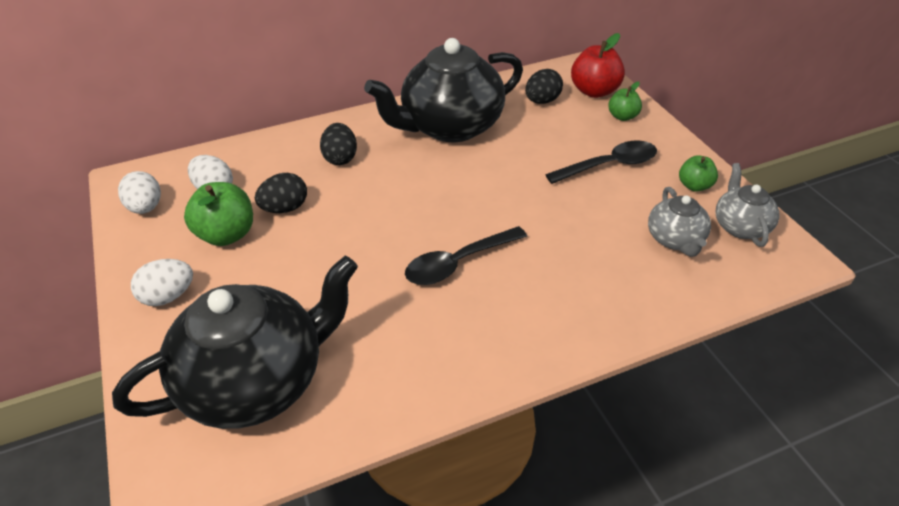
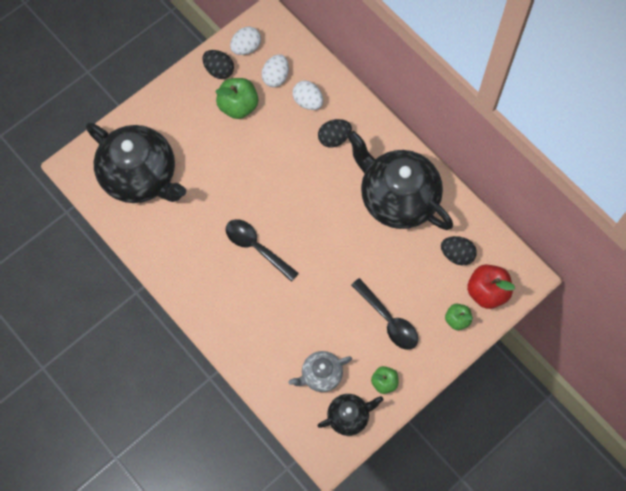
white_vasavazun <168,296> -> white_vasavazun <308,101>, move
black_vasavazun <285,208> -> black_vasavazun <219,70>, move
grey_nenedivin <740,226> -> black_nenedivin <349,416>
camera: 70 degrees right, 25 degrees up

* [What you need to do] Give back the full listing verbatim, skipping each picture.

* [Result for this task]
white_vasavazun <168,296> -> white_vasavazun <308,101>, move
black_vasavazun <285,208> -> black_vasavazun <219,70>, move
grey_nenedivin <740,226> -> black_nenedivin <349,416>
camera: 70 degrees right, 25 degrees up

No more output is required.